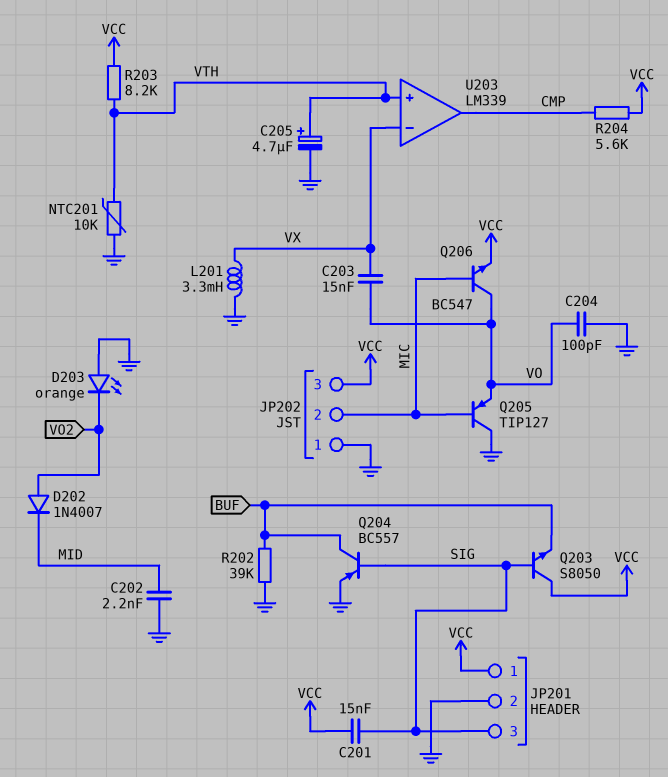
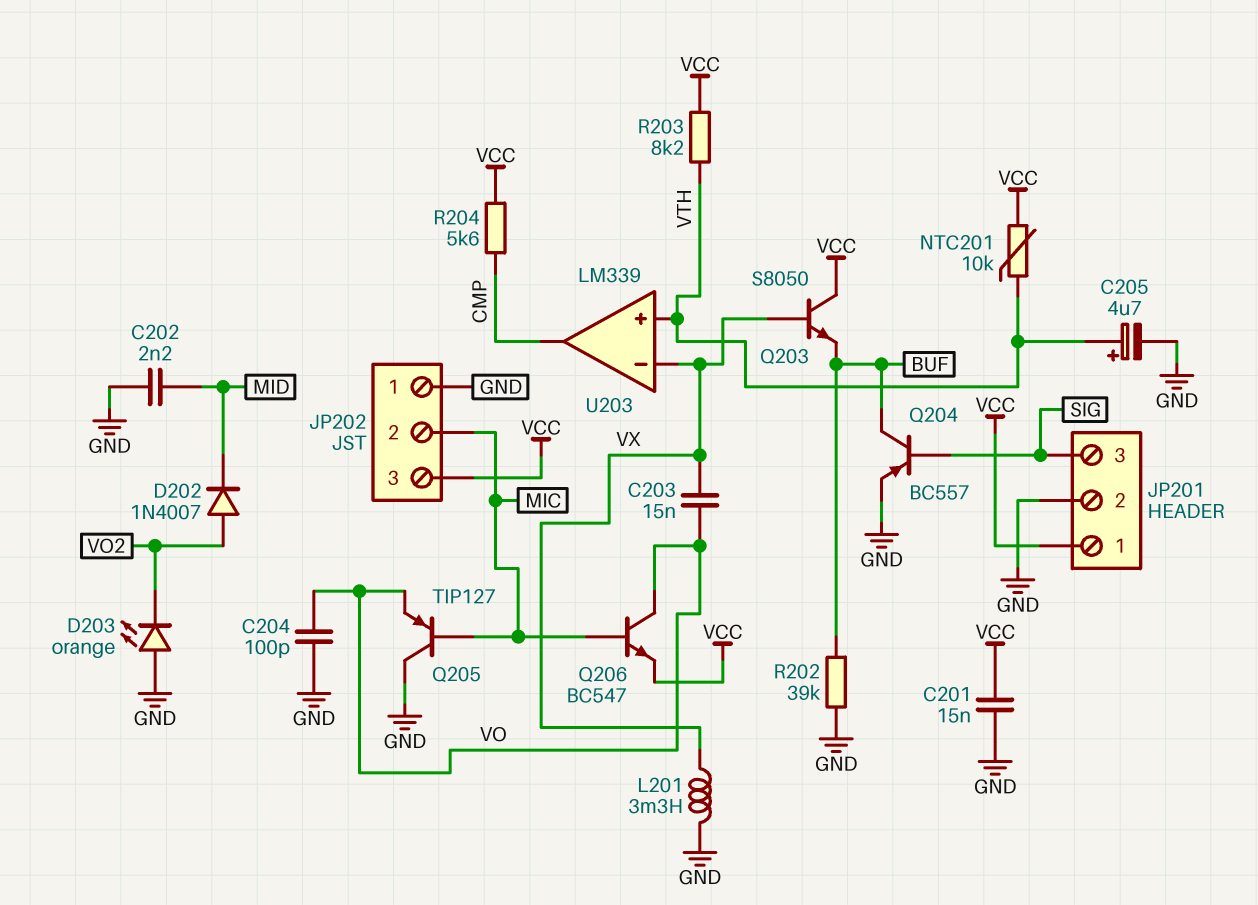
C201: 15nF (SIG, VCC) -> 15nF (GND, VCC)
NTC201: 10k (GND, VTH) -> 10k (VCC, VTH)
Q203: NPN S8050 (B SIG, C VCC, E BUF) -> NPN S8050 (B VX, C VCC, E BUF)

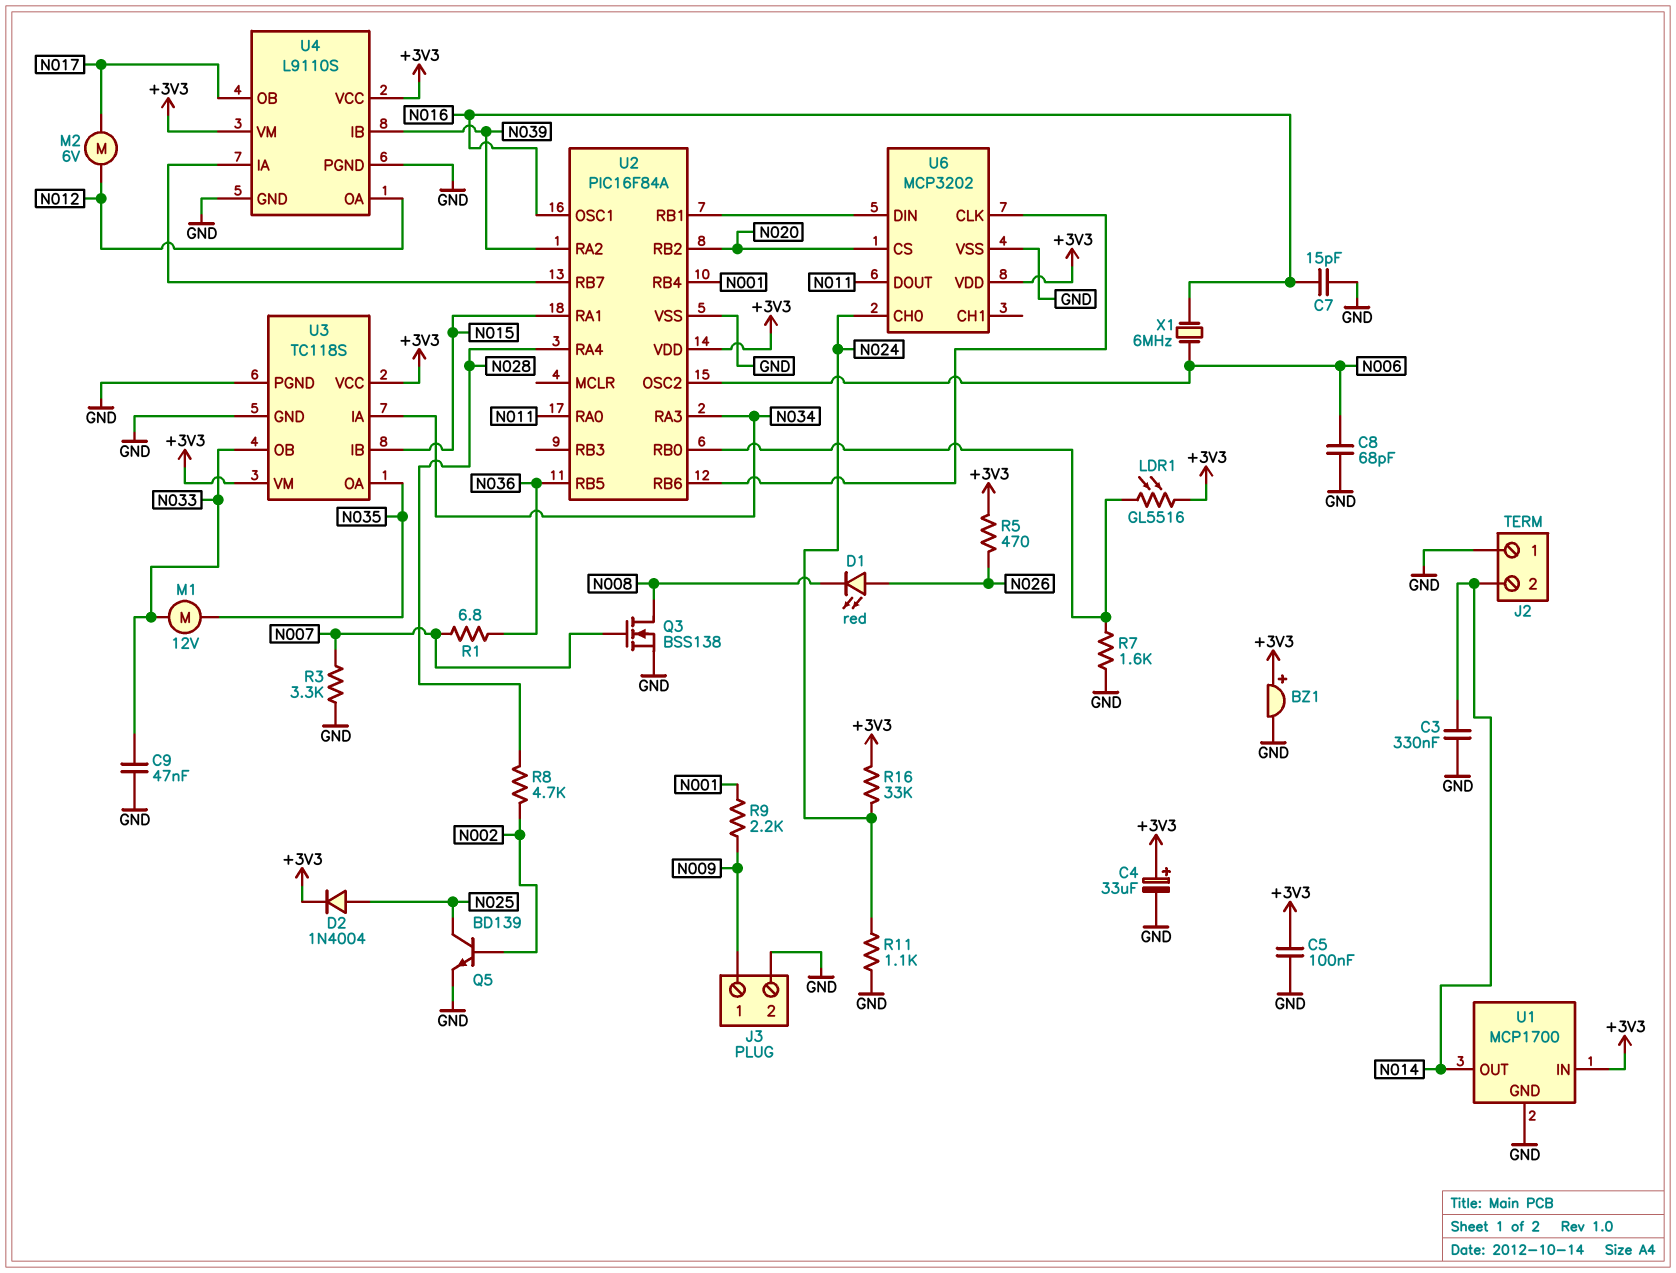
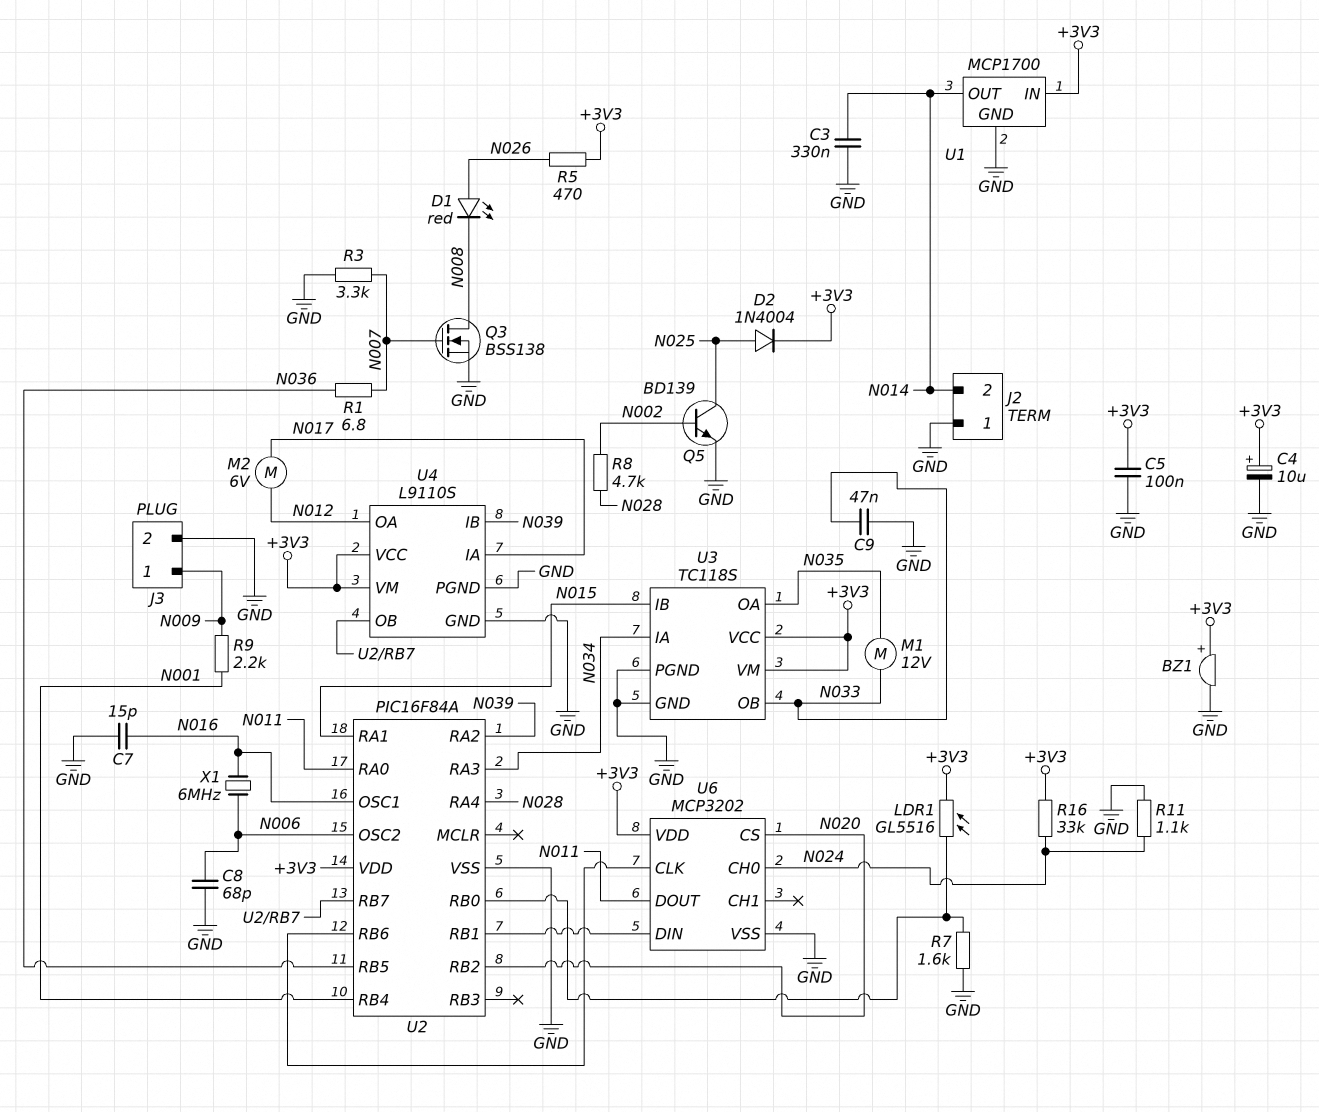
C4: 33uF (plus +3V3, minus GND) -> 10uF (plus +3V3, minus GND)
U4 pin IA: U2/RB7 -> N017
U4 pin OB: N017 -> U2/RB7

◆ Prompt
Could you set down exactly, and only, the lines from the line containing "NTC201: 10k (GND, VTH) -> 10k (VCC, VTH)" through the last line of the records, both included, without the pictures?

◆ Written solution
NTC201: 10k (GND, VTH) -> 10k (VCC, VTH)
Q203: NPN S8050 (B SIG, C VCC, E BUF) -> NPN S8050 (B VX, C VCC, E BUF)

C4: 33uF (plus +3V3, minus GND) -> 10uF (plus +3V3, minus GND)
U4 pin IA: U2/RB7 -> N017
U4 pin OB: N017 -> U2/RB7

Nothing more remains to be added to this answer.